» **Written task**
In the entries below, find the line with "lime 1x3 plate [478,399,644,462]" and print exactly every line from there up to and including the line with "white 1x3 brick", with no other lines.

» **Data for this task**

★ ★ ★

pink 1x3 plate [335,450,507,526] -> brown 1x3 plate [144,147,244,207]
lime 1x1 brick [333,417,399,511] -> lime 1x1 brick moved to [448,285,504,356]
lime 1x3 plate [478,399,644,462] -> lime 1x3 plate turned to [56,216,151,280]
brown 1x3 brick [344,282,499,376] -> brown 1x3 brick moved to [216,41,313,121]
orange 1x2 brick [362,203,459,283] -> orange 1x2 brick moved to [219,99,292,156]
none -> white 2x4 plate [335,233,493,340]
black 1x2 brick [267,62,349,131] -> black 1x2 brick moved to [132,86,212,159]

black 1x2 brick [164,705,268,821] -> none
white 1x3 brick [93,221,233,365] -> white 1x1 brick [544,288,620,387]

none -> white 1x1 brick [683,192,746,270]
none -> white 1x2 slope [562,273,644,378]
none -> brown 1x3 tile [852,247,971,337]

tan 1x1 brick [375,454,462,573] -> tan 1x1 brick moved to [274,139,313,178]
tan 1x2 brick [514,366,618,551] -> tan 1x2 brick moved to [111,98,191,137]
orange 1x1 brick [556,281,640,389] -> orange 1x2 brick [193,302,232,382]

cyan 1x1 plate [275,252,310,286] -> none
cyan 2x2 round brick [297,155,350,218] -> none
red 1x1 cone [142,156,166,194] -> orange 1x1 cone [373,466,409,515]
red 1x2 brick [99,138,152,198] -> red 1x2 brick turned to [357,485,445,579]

★ ★ ★

» **Answer space**
lime 1x3 plate [478,399,644,462] -> lime 1x3 plate turned to [56,216,151,280]
brown 1x3 brick [344,282,499,376] -> brown 1x3 brick moved to [216,41,313,121]
orange 1x2 brick [362,203,459,283] -> orange 1x2 brick moved to [219,99,292,156]
none -> white 2x4 plate [335,233,493,340]
black 1x2 brick [267,62,349,131] -> black 1x2 brick moved to [132,86,212,159]

black 1x2 brick [164,705,268,821] -> none
white 1x3 brick [93,221,233,365] -> white 1x1 brick [544,288,620,387]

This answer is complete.